• [HOW TO COMPLETE THIS TASK]: The listing below should be reproduced exactly, with the pictures omitted.

• [INFORMATION SUPPLIED]:
--*--
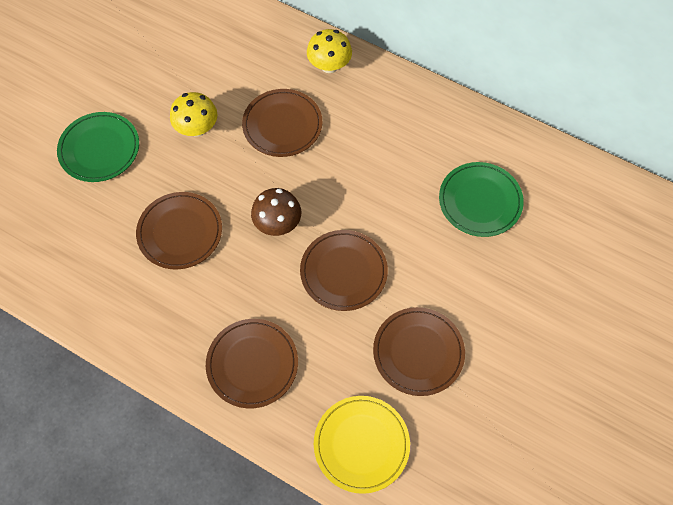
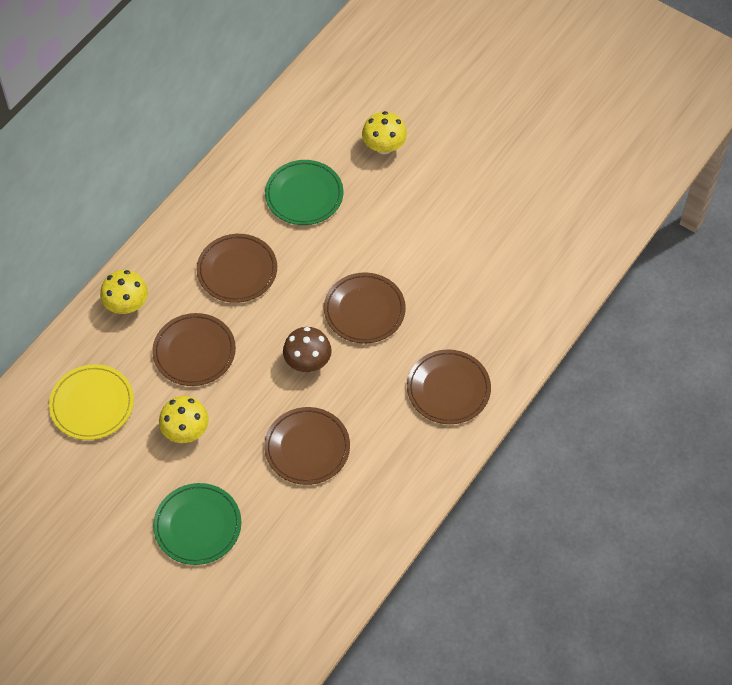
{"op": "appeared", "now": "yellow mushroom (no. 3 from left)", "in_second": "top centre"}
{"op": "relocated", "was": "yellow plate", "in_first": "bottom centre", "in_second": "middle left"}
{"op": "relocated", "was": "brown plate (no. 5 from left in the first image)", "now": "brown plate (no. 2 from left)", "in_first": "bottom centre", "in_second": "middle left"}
--*--
• [THE COMPLETED TASK]:
{"op": "appeared", "now": "yellow mushroom (no. 3 from left)", "in_second": "top centre"}
{"op": "relocated", "was": "yellow plate", "in_first": "bottom centre", "in_second": "middle left"}
{"op": "relocated", "was": "brown plate (no. 5 from left in the first image)", "now": "brown plate (no. 2 from left)", "in_first": "bottom centre", "in_second": "middle left"}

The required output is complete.